PROBLEM: Leave out the pictures and copy every record exactly.

PROVIDED RECORDS:

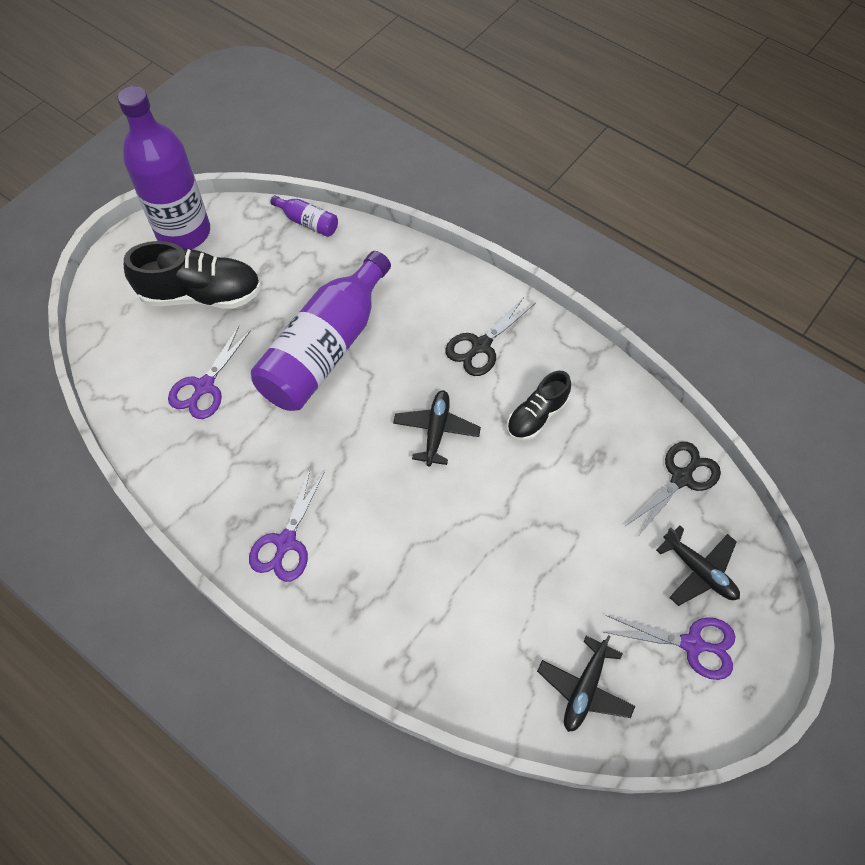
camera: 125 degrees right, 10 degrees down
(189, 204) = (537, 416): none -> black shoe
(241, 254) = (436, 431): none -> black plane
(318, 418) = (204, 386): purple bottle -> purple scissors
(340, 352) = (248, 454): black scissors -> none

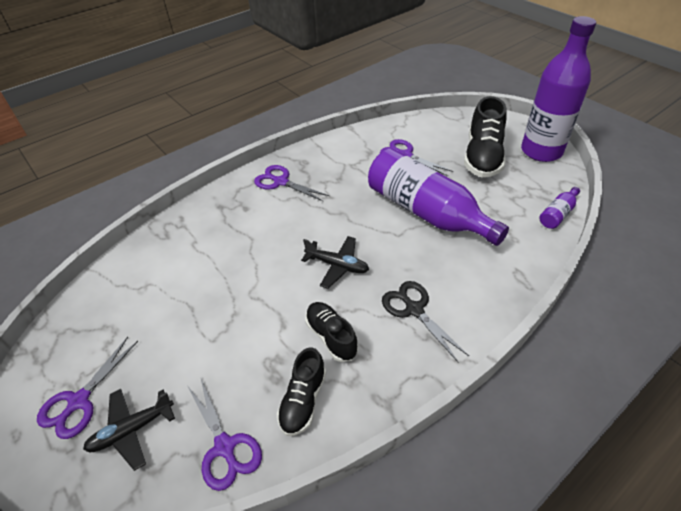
camera: 105 degrees right, 15 degrees down
(584, 689) = (99, 315): black plane -> none
(614, 424) = (303, 400): none -> black shoe
(681, 478) = (225, 447): black scissors -> purple scissors

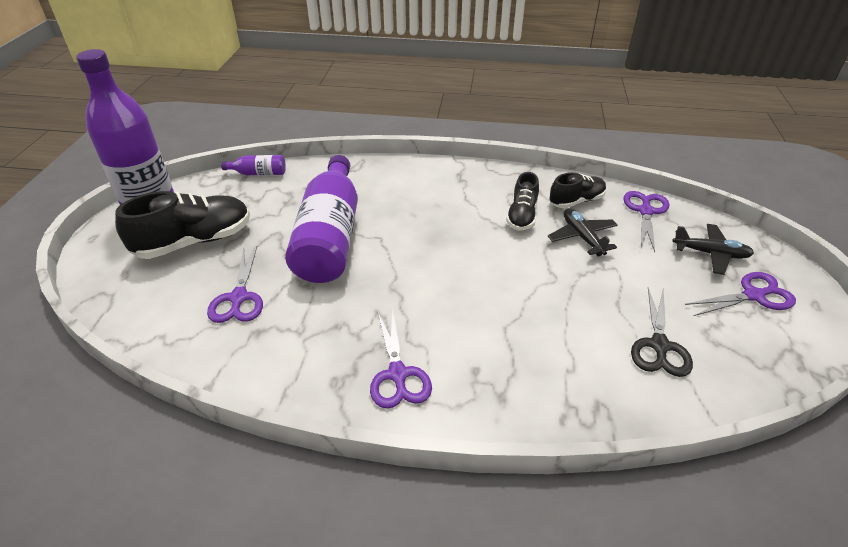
camera: 135 degrees left, 5 degrees down
(337, 265) = (459, 251): black plane -> black plane (582, 237)
(414, 309) = (447, 194): black scissors -> black scissors (659, 346)

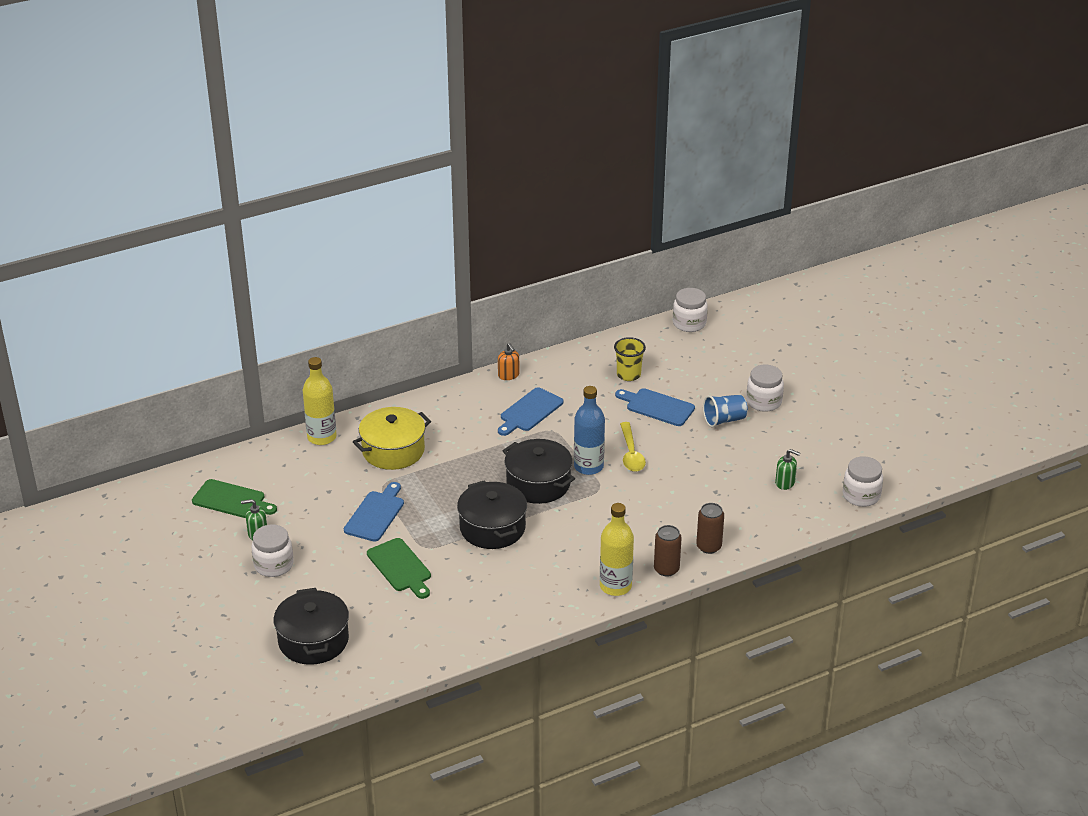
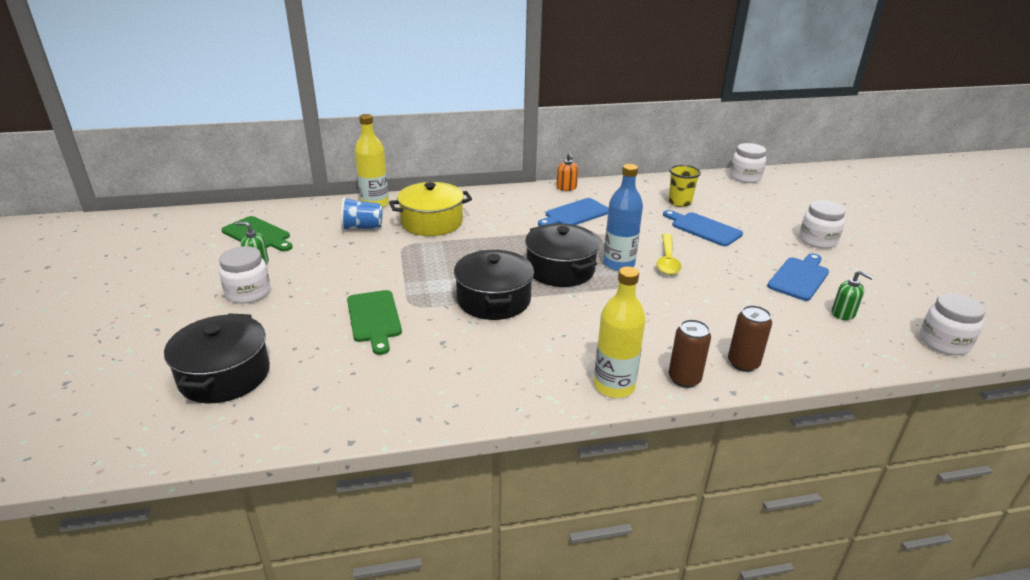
camera: 15 degrees right, 5 degrees down
(375, 514) = (381, 267): blue cutting board -> blue cutting board (799, 277)
(724, 420) = (773, 248): blue cup -> blue cup (362, 227)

SOLUTION TO THE PROBLEM:
camera: 125 degrees right, 10 degrees down
(189, 204) = (537, 416): none -> black shoe
(241, 254) = (436, 431): none -> black plane
(318, 418) = (204, 386): purple bottle -> purple scissors
(340, 352) = (248, 454): black scissors -> none

camera: 105 degrees right, 15 degrees down
(584, 689) = (99, 315): black plane -> none
(614, 424) = (303, 400): none -> black shoe
(681, 478) = (225, 447): black scissors -> purple scissors

camera: 135 degrees left, 5 degrees down
(337, 265) = (459, 251): black plane -> black plane (582, 237)
(414, 309) = (447, 194): black scissors -> black scissors (659, 346)

camera: 15 degrees right, 5 degrees down
(375, 514) = (381, 267): blue cutting board -> blue cutting board (799, 277)
(724, 420) = (773, 248): blue cup -> blue cup (362, 227)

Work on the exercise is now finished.